- [Work required] Print out the entries that follow exactly, missing none.

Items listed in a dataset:

● ● ● ● ●

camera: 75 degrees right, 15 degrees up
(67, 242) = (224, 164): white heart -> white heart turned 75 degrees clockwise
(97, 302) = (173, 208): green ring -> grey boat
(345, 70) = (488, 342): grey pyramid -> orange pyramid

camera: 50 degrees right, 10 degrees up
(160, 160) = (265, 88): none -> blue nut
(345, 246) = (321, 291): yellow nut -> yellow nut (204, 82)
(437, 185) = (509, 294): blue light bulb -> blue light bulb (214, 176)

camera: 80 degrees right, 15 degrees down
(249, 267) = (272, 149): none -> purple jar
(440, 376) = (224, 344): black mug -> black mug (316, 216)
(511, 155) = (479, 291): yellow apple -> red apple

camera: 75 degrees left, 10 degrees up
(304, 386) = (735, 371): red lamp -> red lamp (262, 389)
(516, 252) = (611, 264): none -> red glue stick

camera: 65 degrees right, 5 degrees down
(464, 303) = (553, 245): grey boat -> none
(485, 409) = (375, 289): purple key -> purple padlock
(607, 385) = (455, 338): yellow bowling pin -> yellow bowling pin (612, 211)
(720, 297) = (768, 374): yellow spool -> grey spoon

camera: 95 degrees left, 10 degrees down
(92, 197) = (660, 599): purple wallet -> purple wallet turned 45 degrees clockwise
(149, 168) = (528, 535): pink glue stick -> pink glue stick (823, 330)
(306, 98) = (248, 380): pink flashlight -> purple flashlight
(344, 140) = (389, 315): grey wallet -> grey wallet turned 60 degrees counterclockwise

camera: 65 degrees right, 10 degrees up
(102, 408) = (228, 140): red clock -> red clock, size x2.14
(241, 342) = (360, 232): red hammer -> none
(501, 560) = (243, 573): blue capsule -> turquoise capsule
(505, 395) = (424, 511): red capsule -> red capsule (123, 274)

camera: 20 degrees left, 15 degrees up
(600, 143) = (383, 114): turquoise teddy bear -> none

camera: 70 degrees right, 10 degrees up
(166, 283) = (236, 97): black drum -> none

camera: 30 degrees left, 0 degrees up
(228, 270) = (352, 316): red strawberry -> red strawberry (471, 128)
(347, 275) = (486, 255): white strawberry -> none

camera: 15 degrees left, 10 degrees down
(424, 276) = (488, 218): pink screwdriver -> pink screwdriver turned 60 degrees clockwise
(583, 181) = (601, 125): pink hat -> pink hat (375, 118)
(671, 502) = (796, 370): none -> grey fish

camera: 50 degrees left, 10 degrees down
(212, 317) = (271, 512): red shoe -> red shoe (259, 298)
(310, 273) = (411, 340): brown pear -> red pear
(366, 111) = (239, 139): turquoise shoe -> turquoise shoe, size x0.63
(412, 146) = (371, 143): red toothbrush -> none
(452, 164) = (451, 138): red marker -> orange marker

● ● ● ● ●

- [Written solution]
camera: 75 degrees right, 15 degrees up
(67, 242) = (224, 164): white heart -> white heart turned 75 degrees clockwise
(97, 302) = (173, 208): green ring -> grey boat
(345, 70) = (488, 342): grey pyramid -> orange pyramid

camera: 50 degrees right, 10 degrees up
(160, 160) = (265, 88): none -> blue nut
(345, 246) = (321, 291): yellow nut -> yellow nut (204, 82)
(437, 185) = (509, 294): blue light bulb -> blue light bulb (214, 176)

camera: 80 degrees right, 15 degrees down
(249, 267) = (272, 149): none -> purple jar
(440, 376) = (224, 344): black mug -> black mug (316, 216)
(511, 155) = (479, 291): yellow apple -> red apple

camera: 75 degrees left, 10 degrees up
(304, 386) = (735, 371): red lamp -> red lamp (262, 389)
(516, 252) = (611, 264): none -> red glue stick

camera: 65 degrees right, 5 degrees down
(464, 303) = (553, 245): grey boat -> none
(485, 409) = (375, 289): purple key -> purple padlock
(607, 385) = (455, 338): yellow bowling pin -> yellow bowling pin (612, 211)
(720, 297) = (768, 374): yellow spool -> grey spoon

camera: 95 degrees left, 10 degrees down
(92, 197) = (660, 599): purple wallet -> purple wallet turned 45 degrees clockwise
(149, 168) = (528, 535): pink glue stick -> pink glue stick (823, 330)
(306, 98) = (248, 380): pink flashlight -> purple flashlight
(344, 140) = (389, 315): grey wallet -> grey wallet turned 60 degrees counterclockwise

camera: 65 degrees right, 10 degrees up
(102, 408) = (228, 140): red clock -> red clock, size x2.14
(241, 342) = (360, 232): red hammer -> none
(501, 560) = (243, 573): blue capsule -> turquoise capsule
(505, 395) = (424, 511): red capsule -> red capsule (123, 274)

camera: 20 degrees left, 15 degrees up
(600, 143) = (383, 114): turquoise teddy bear -> none

camera: 70 degrees right, 10 degrees up
(166, 283) = (236, 97): black drum -> none

camera: 30 degrees left, 0 degrees up
(228, 270) = (352, 316): red strawberry -> red strawberry (471, 128)
(347, 275) = (486, 255): white strawberry -> none

camera: 15 degrees left, 10 degrees down
(424, 276) = (488, 218): pink screwdriver -> pink screwdriver turned 60 degrees clockwise
(583, 181) = (601, 125): pink hat -> pink hat (375, 118)
(671, 502) = (796, 370): none -> grey fish

camera: 50 degrees left, 10 degrees down
(212, 317) = (271, 512): red shoe -> red shoe (259, 298)
(310, 273) = (411, 340): brown pear -> red pear
(366, 111) = (239, 139): turquoise shoe -> turquoise shoe, size x0.63
(412, 146) = (371, 143): red toothbrush -> none
(452, 164) = (451, 138): red marker -> orange marker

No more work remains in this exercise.